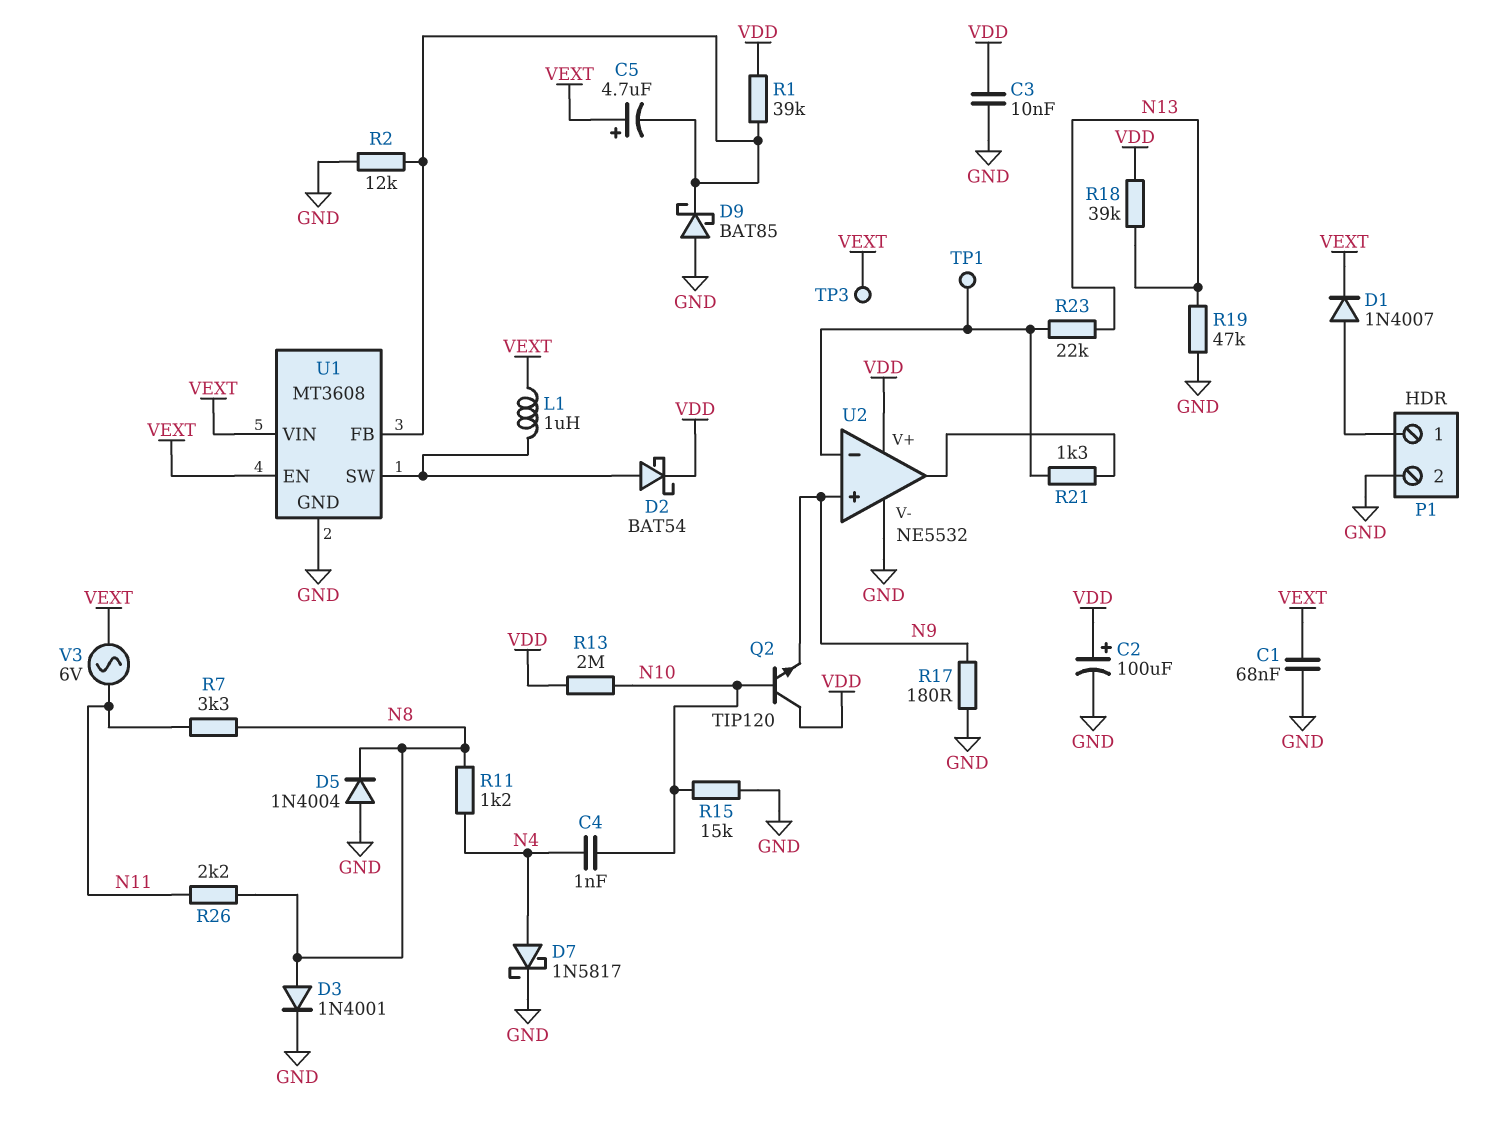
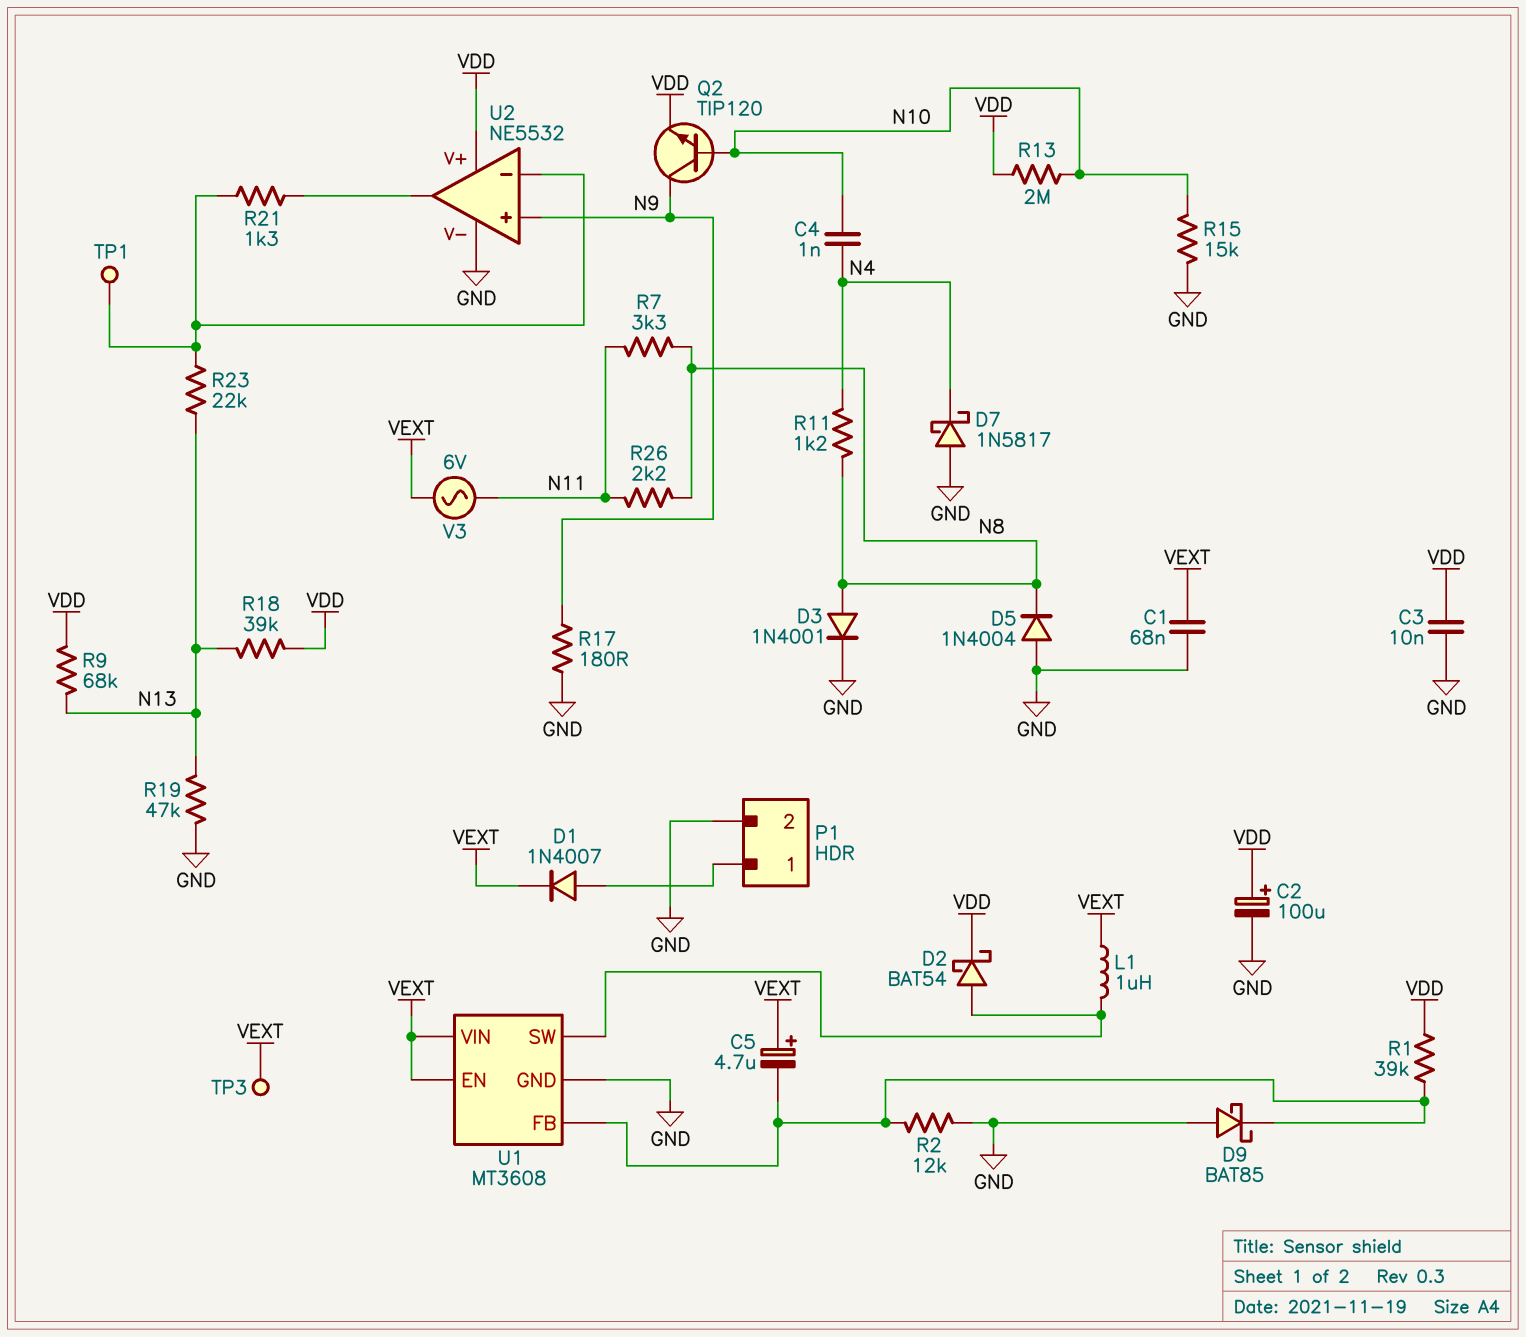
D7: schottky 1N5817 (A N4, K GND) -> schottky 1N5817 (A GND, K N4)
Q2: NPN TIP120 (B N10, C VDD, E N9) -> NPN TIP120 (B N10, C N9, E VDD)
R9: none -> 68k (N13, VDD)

========================================

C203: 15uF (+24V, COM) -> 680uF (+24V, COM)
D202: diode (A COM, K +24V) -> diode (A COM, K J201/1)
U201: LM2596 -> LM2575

========================================

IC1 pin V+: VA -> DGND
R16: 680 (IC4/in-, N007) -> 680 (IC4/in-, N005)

========================================

**Problem details:** Your answer should consist only of the lines above between the line holding "Q2: NPN TIP120" and the line holding "R9: none -> 68k (N13, VDD)", inclusive, each transcribed exactly.

**Your response:**
Q2: NPN TIP120 (B N10, C VDD, E N9) -> NPN TIP120 (B N10, C N9, E VDD)
R9: none -> 68k (N13, VDD)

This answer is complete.